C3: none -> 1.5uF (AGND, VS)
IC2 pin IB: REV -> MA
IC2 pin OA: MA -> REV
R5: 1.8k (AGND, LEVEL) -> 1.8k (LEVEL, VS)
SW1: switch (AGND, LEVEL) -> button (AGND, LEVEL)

....

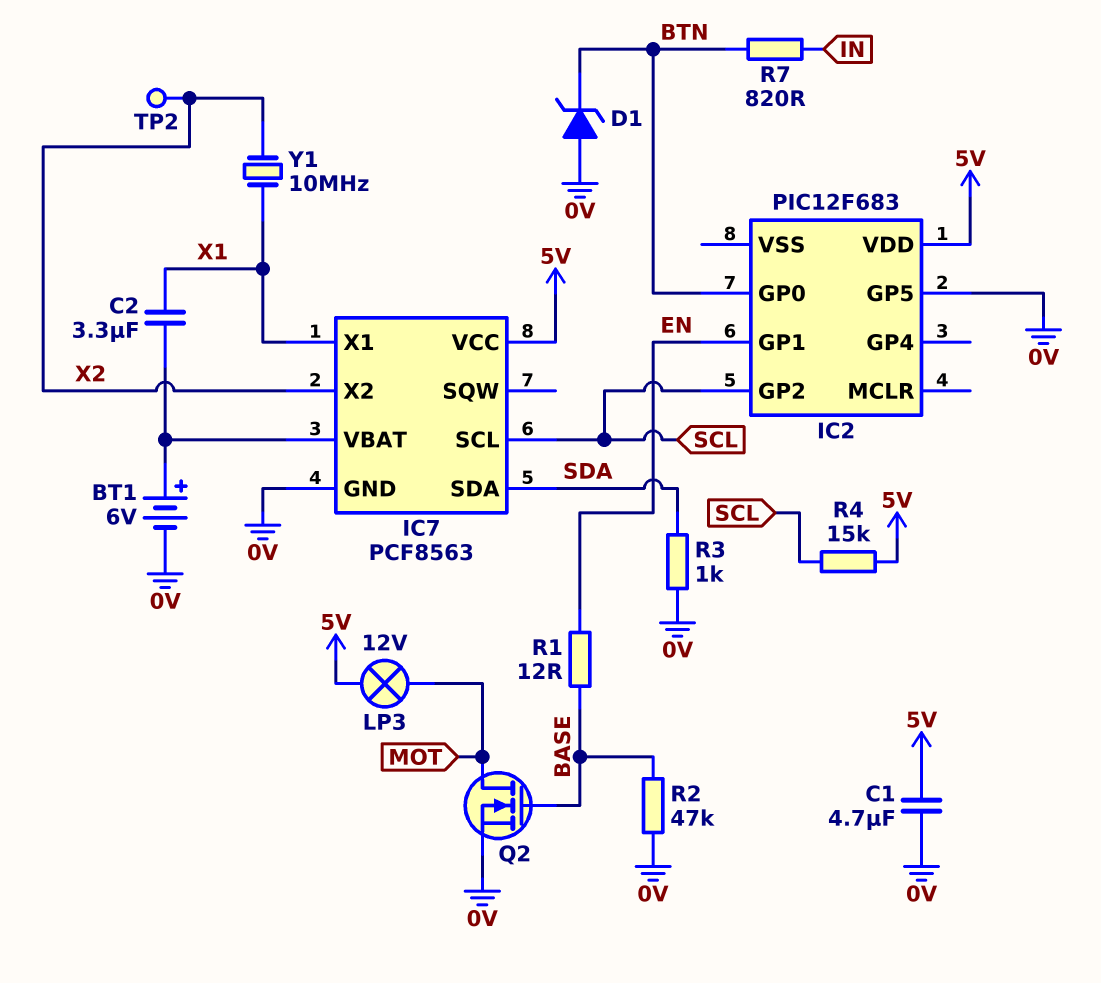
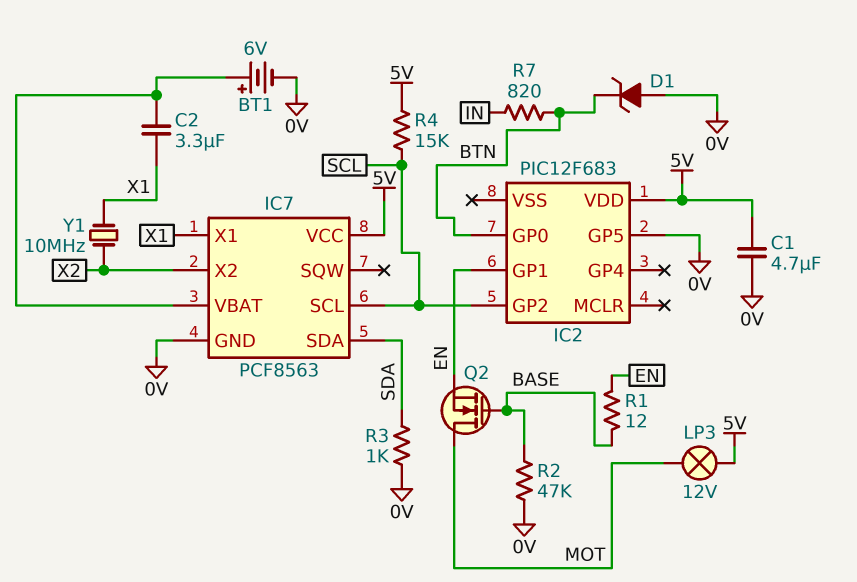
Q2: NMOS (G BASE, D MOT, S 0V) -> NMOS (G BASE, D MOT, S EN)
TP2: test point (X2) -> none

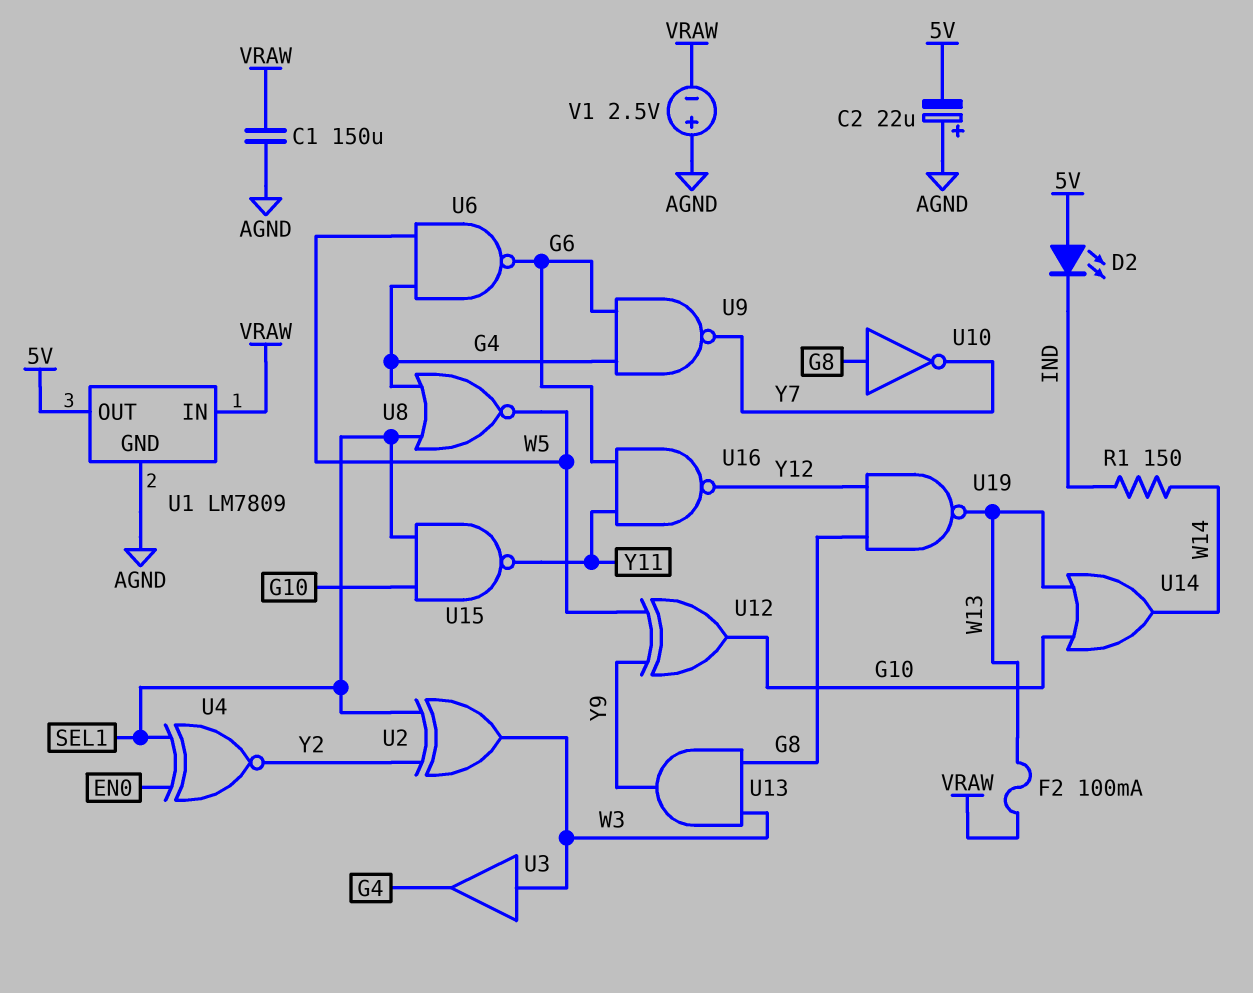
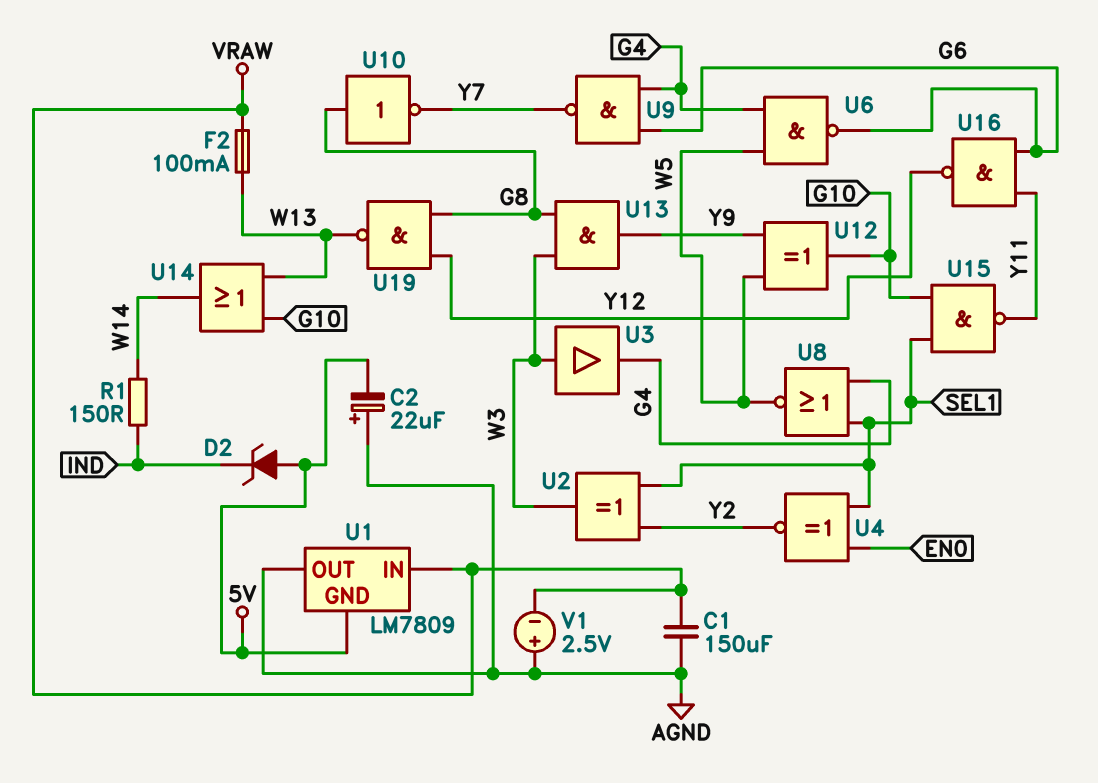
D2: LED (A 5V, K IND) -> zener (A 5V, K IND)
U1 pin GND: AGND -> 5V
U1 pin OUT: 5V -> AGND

....

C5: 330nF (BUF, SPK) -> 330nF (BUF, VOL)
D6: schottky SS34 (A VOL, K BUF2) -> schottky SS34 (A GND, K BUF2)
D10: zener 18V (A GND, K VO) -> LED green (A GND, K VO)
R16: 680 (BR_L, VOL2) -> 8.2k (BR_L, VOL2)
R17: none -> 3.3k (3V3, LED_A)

....

[WHAT YOU ARE ASKED TO DO] Scan the entries above for the line containing "C3: none -> 1.5uF (AGND, VS)", and copy it and all lines after it exactly, down to and including the line containing "SW1: switch (AGND, LEVEL)".

[RESPONSE]
C3: none -> 1.5uF (AGND, VS)
IC2 pin IB: REV -> MA
IC2 pin OA: MA -> REV
R5: 1.8k (AGND, LEVEL) -> 1.8k (LEVEL, VS)
SW1: switch (AGND, LEVEL) -> button (AGND, LEVEL)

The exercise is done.